The task calls for the line containing "turquoise capsule: 1 -> 0" and all later lines, through the end of the entries below, to be set down exactly and without pictures.

»»

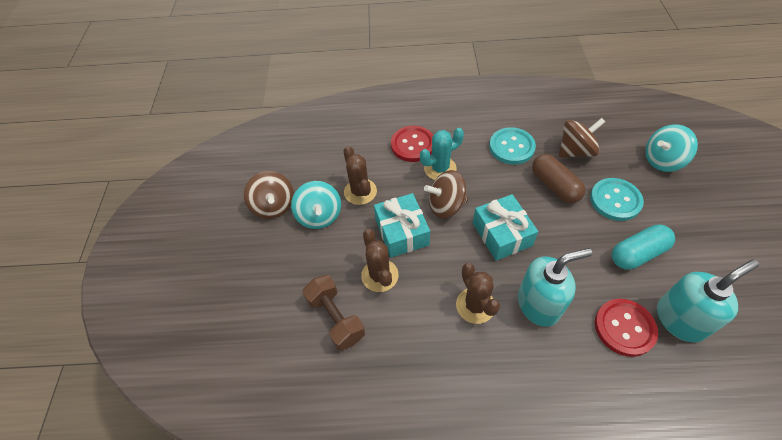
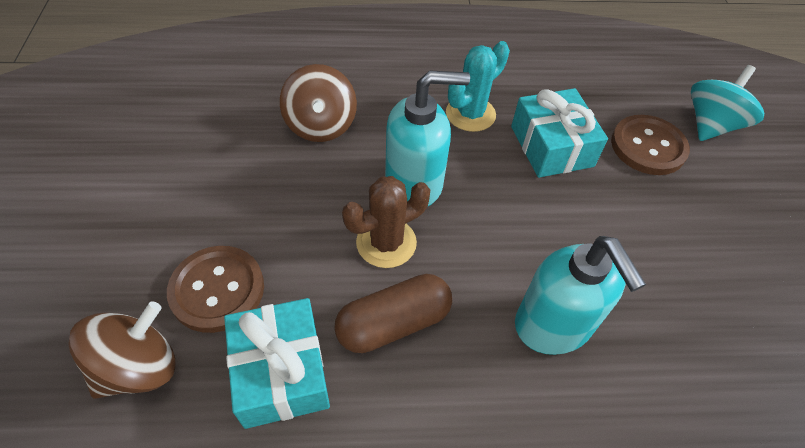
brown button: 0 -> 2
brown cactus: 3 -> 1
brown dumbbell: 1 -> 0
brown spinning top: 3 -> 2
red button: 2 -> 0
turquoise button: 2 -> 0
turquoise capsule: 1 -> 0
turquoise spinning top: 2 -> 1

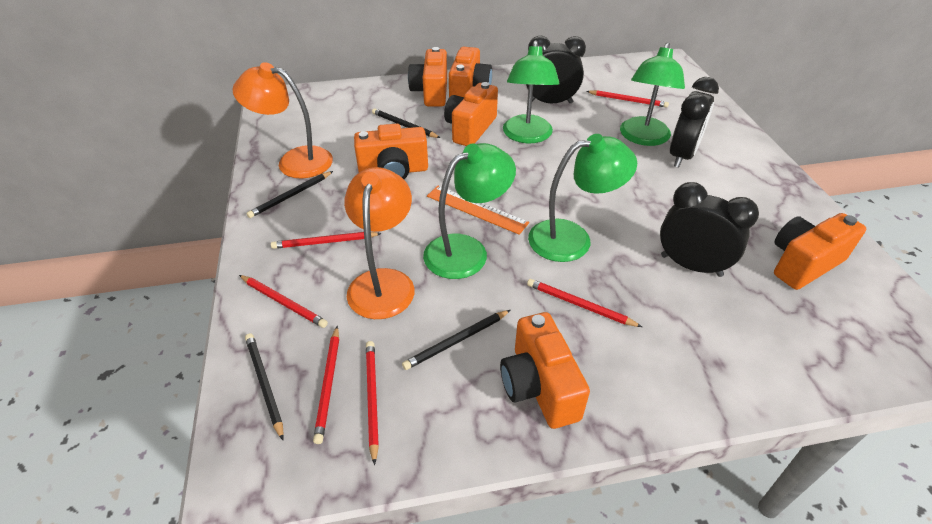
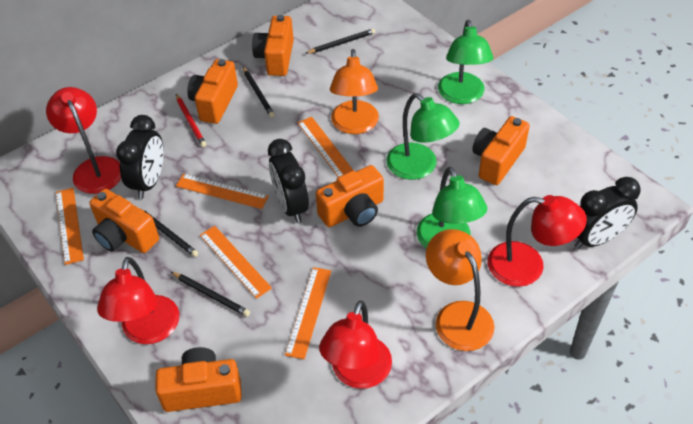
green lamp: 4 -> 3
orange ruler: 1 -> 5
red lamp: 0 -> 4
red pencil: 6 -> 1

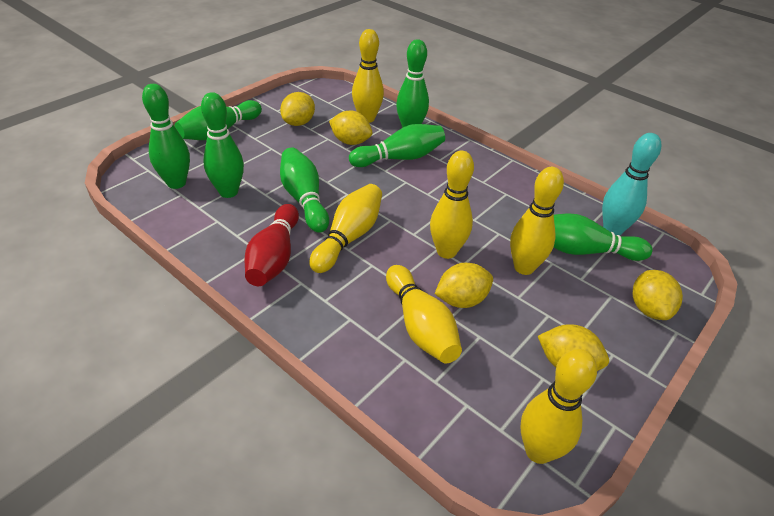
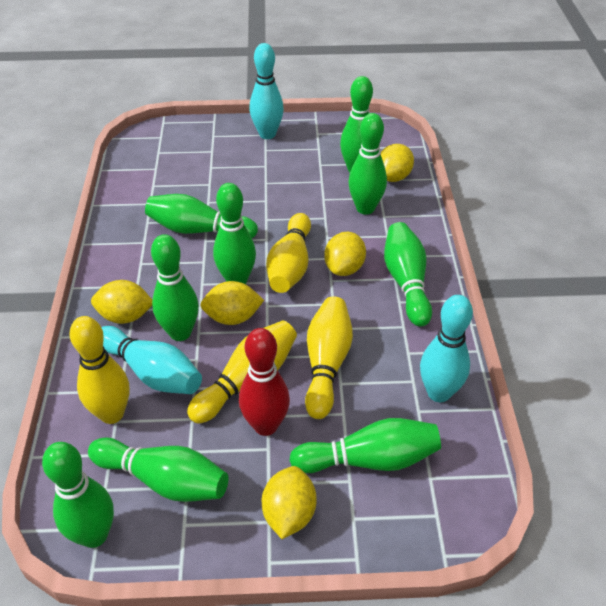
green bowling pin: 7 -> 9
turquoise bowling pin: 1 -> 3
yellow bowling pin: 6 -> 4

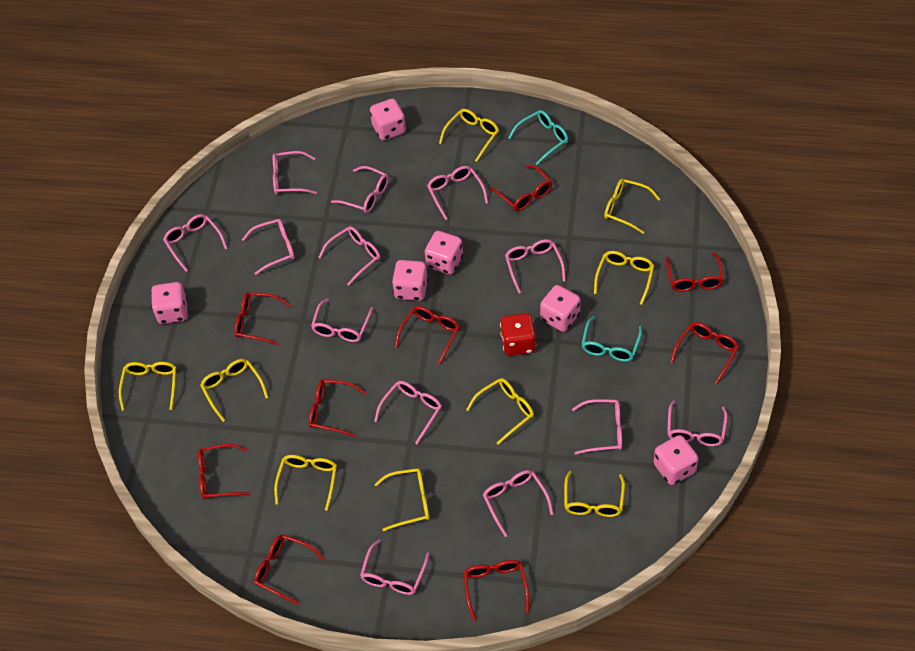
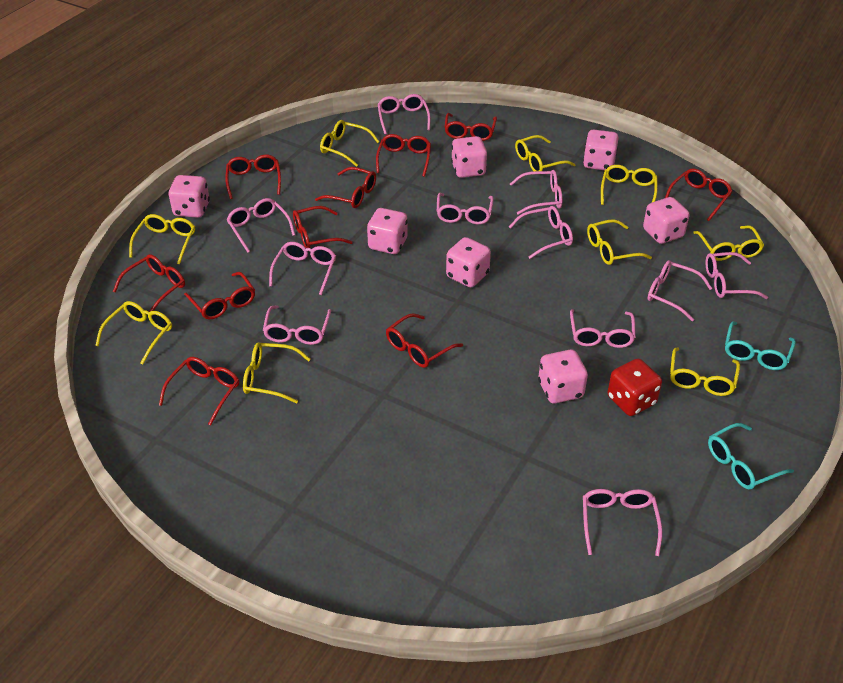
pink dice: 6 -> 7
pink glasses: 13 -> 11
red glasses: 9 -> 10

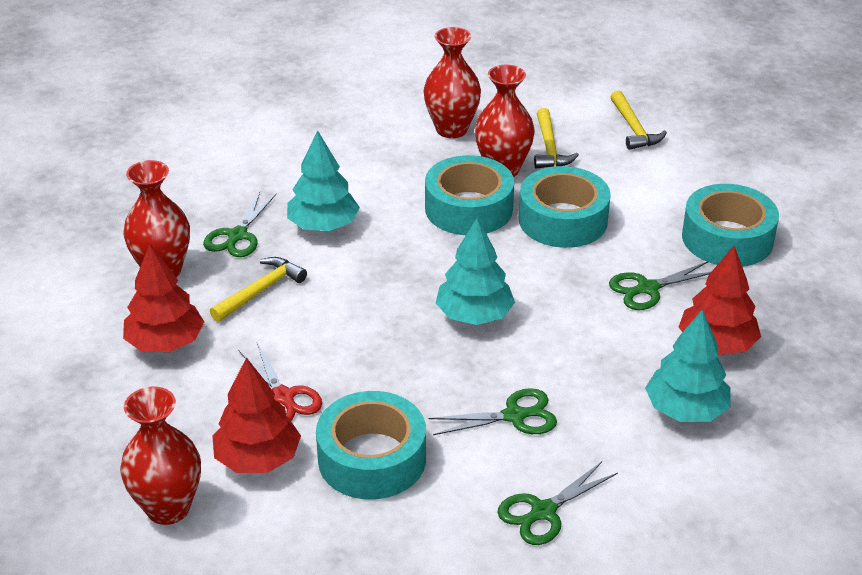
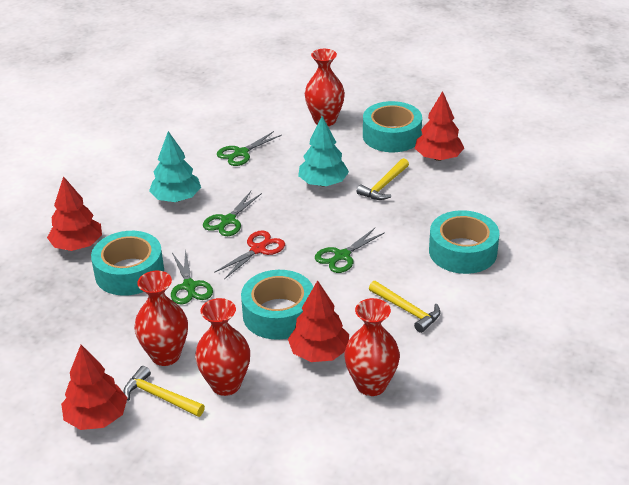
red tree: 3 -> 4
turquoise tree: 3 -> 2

««

Output below:
turquoise capsule: 1 -> 0
turquoise spinning top: 2 -> 1

green lamp: 4 -> 3
orange ruler: 1 -> 5
red lamp: 0 -> 4
red pencil: 6 -> 1

green bowling pin: 7 -> 9
turquoise bowling pin: 1 -> 3
yellow bowling pin: 6 -> 4

pink dice: 6 -> 7
pink glasses: 13 -> 11
red glasses: 9 -> 10

red tree: 3 -> 4
turquoise tree: 3 -> 2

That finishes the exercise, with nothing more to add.